**WHAT YOU HAVE TO DO**
When you repeat the listing below, keep every word exactly and leave out each picture.

**EXTRACTED ENTRIES**
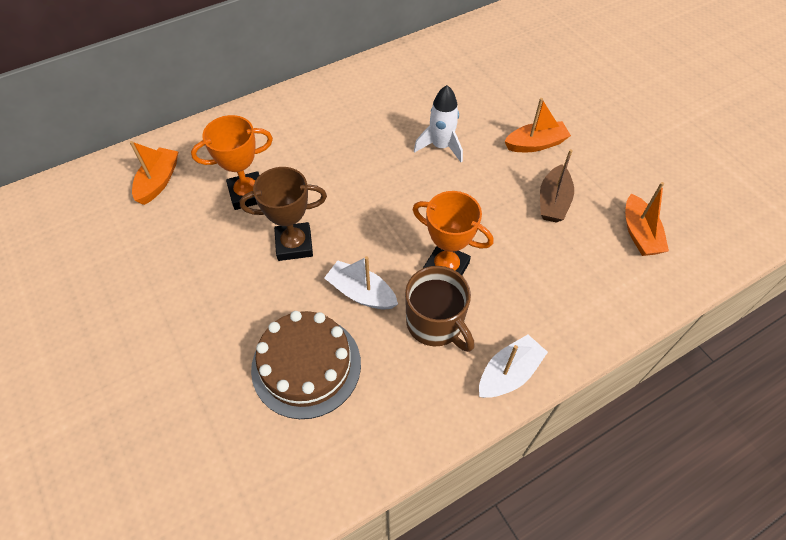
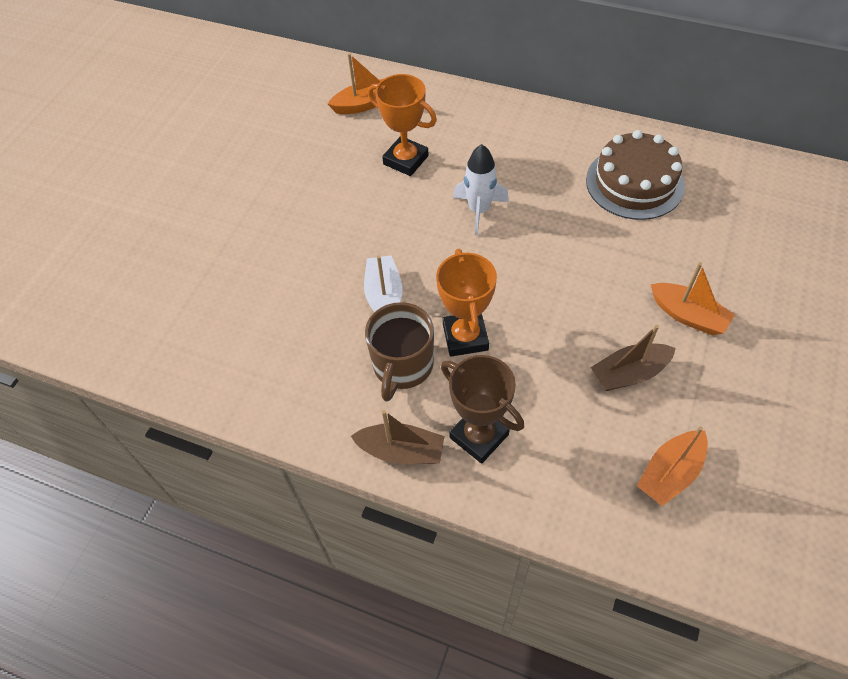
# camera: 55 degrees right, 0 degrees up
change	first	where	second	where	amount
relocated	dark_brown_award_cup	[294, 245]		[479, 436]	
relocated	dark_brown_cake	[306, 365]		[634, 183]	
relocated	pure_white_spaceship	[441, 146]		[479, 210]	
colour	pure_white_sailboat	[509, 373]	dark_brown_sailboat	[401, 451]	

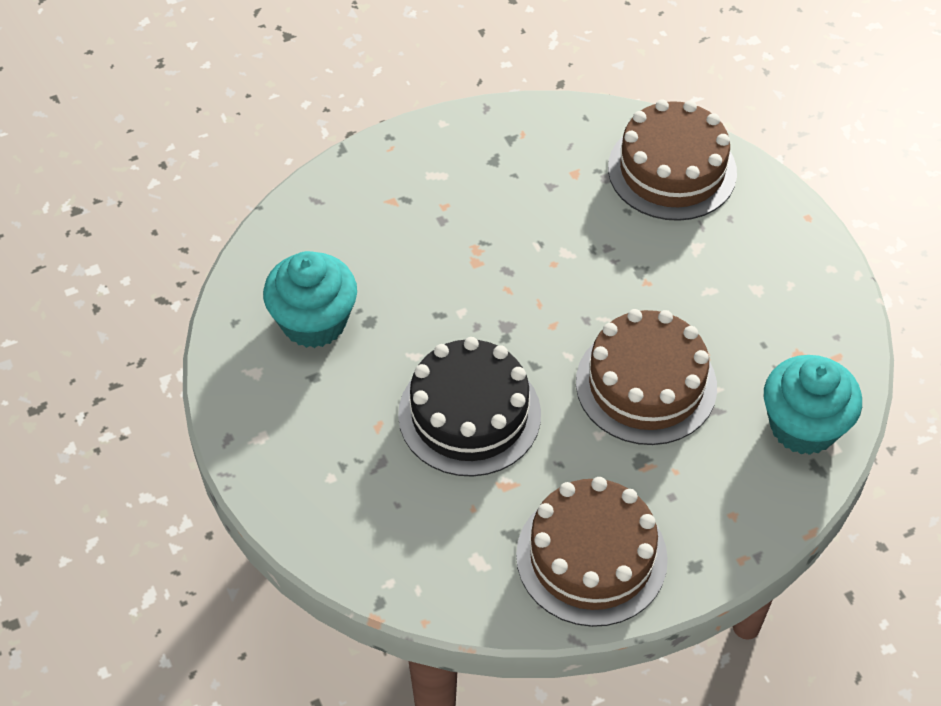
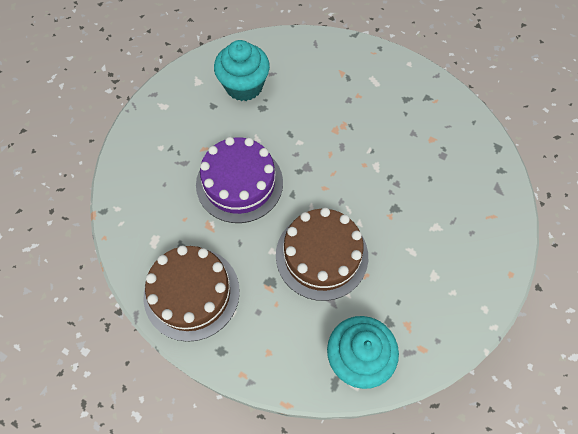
# camera: 55 degrees right, 10 degrees up
change	first	where	second	where	amount
colour	jet-black_cake	[469, 414]	violet_cake	[239, 183]	
missing	dark_brown_cake	[672, 170]			

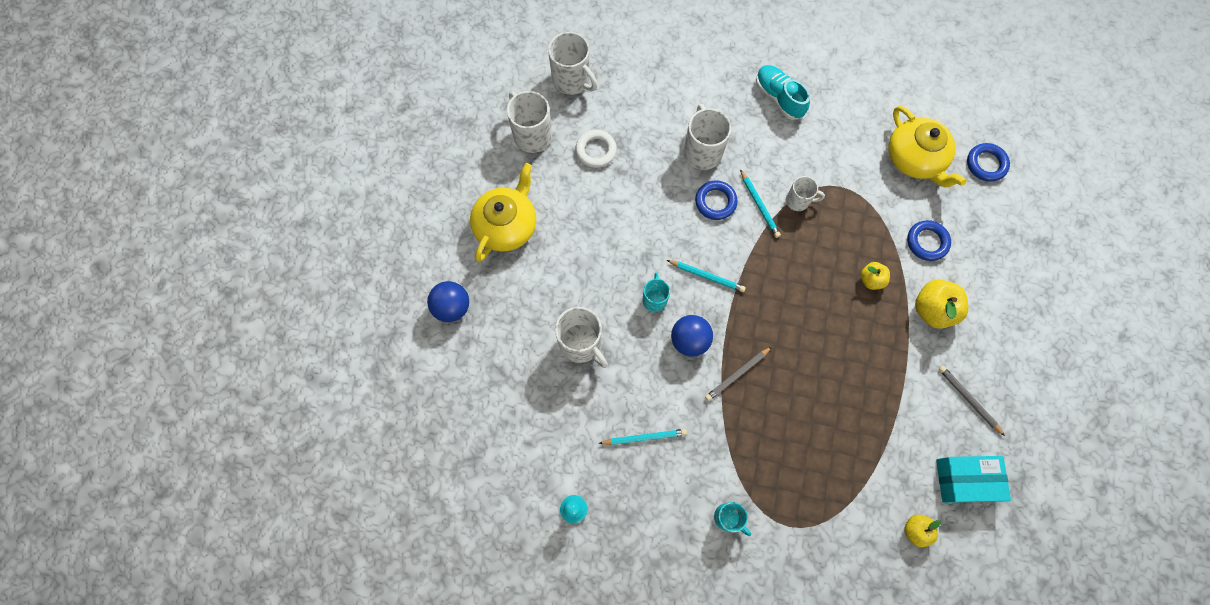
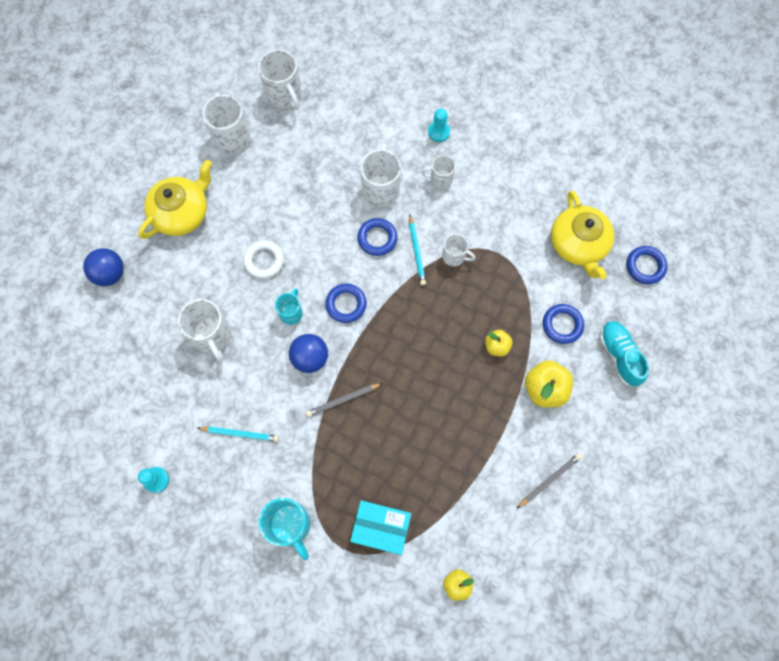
# camera: 15 degrees right, 0 degrees up
change	first	where	second	where	amount
relocated	pure_white_torus	[596, 150]		[264, 261]	
exchanged	turquoise_wooden_pencil	[707, 276]	cobalt_torus	[346, 304]	
size	turquoise_tea_mug	[728, 518]		[290, 525]	x1.68
relocated	turquoise_sneaker	[778, 97]		[619, 355]	
relocated	turquoise_package	[965, 480]		[381, 528]	
spun	grey_wooden_pencil	[968, 399]		[549, 480]	75 degrees clockwise
appeared			pure_white_tea_mug	[440, 179]	
appeared			turquoise_game_pawn	[438, 132]	

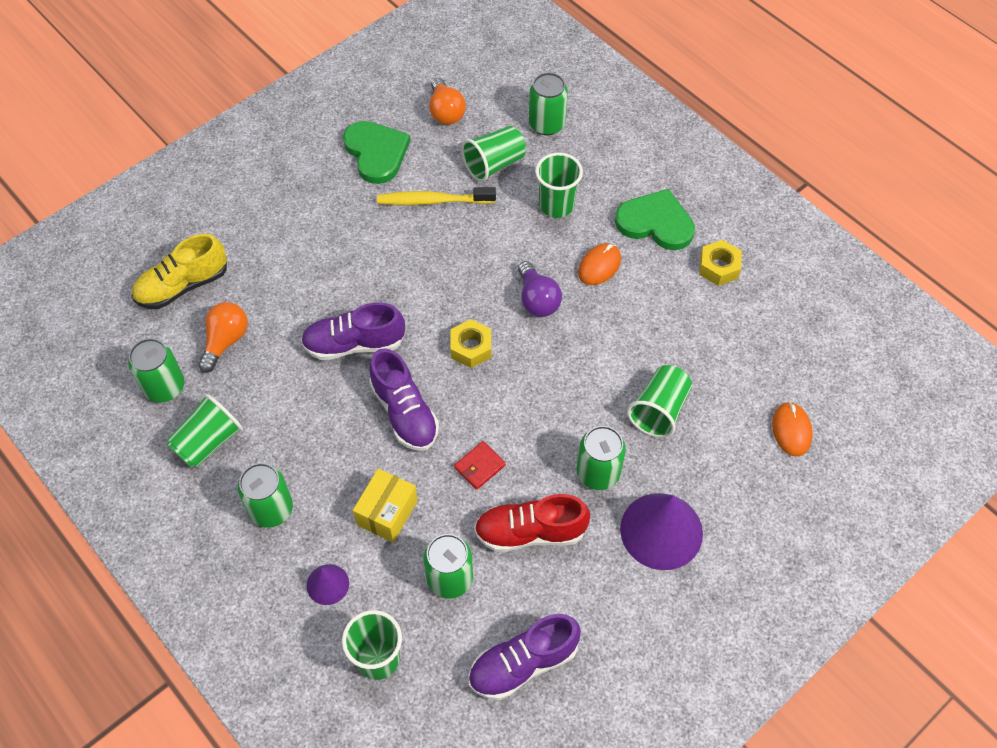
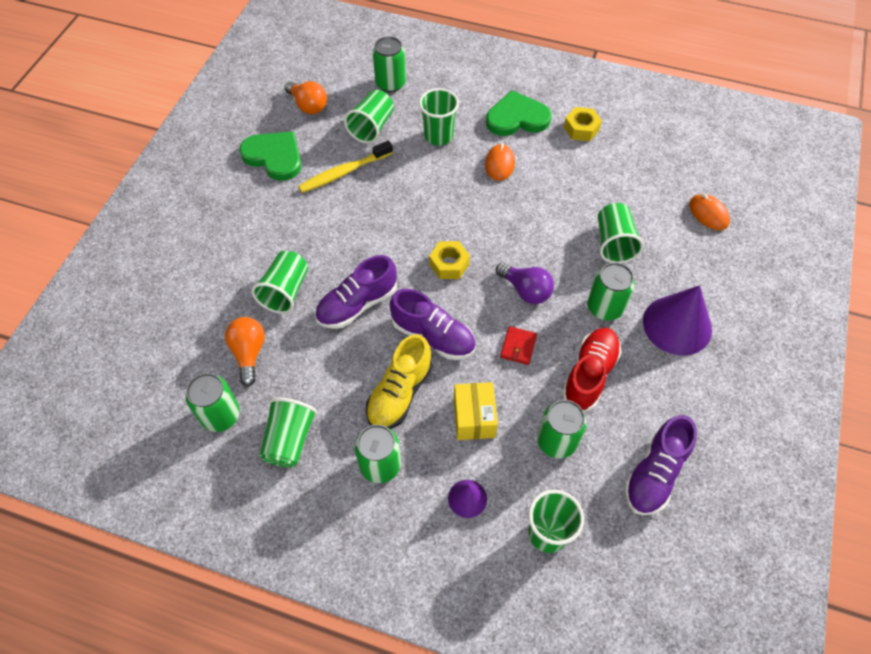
# camera: 30 degrees left, 0 degrees up
change	first	where	second	where	amount
relocated	bright_yellow_sneaker	[183, 286]		[400, 393]	
spun	red_sneaker	[530, 532]		[589, 375]	150 degrees clockwise
relocated	violet_light_bulb	[537, 300]		[526, 290]	
appeared			leaf-green_cup	[285, 291]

**RESPONSE FOR THIS EXERCISE**
# camera: 55 degrees right, 0 degrees up
change	first	where	second	where	amount
relocated	dark_brown_award_cup	[294, 245]		[479, 436]	
relocated	dark_brown_cake	[306, 365]		[634, 183]	
relocated	pure_white_spaceship	[441, 146]		[479, 210]	
colour	pure_white_sailboat	[509, 373]	dark_brown_sailboat	[401, 451]	

# camera: 55 degrees right, 10 degrees up
change	first	where	second	where	amount
colour	jet-black_cake	[469, 414]	violet_cake	[239, 183]	
missing	dark_brown_cake	[672, 170]			

# camera: 15 degrees right, 0 degrees up
change	first	where	second	where	amount
relocated	pure_white_torus	[596, 150]		[264, 261]	
exchanged	turquoise_wooden_pencil	[707, 276]	cobalt_torus	[346, 304]	
size	turquoise_tea_mug	[728, 518]		[290, 525]	x1.68
relocated	turquoise_sneaker	[778, 97]		[619, 355]	
relocated	turquoise_package	[965, 480]		[381, 528]	
spun	grey_wooden_pencil	[968, 399]		[549, 480]	75 degrees clockwise
appeared			pure_white_tea_mug	[440, 179]	
appeared			turquoise_game_pawn	[438, 132]	

# camera: 30 degrees left, 0 degrees up
change	first	where	second	where	amount
relocated	bright_yellow_sneaker	[183, 286]		[400, 393]	
spun	red_sneaker	[530, 532]		[589, 375]	150 degrees clockwise
relocated	violet_light_bulb	[537, 300]		[526, 290]	
appeared			leaf-green_cup	[285, 291]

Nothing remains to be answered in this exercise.